* **Problem requirements**: The answer should be every line below, repeated exactly, with the images left out.

* **Supplied material**:
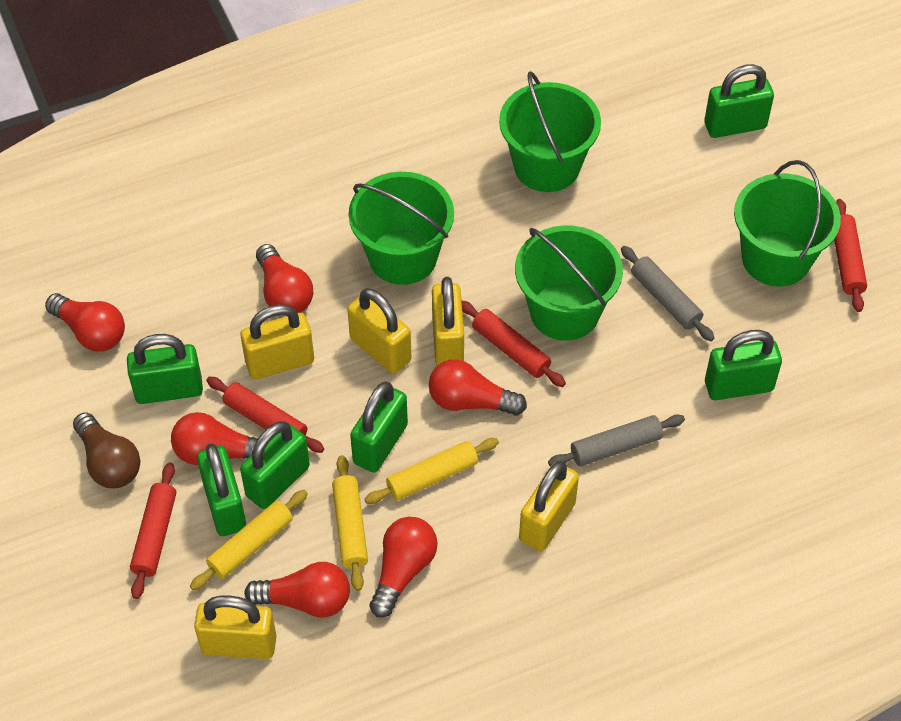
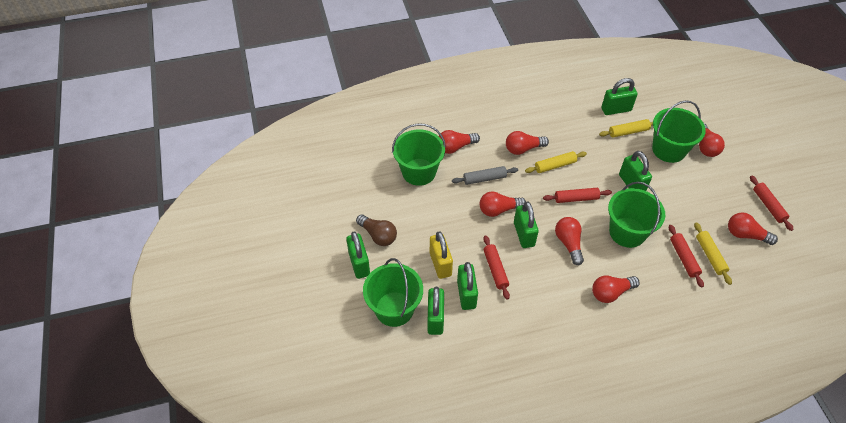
grey rolling pin: 2 -> 1
red light bulb: 6 -> 7
yellow padlock: 5 -> 1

* **Answer to this task**:
grey rolling pin: 2 -> 1
red light bulb: 6 -> 7
yellow padlock: 5 -> 1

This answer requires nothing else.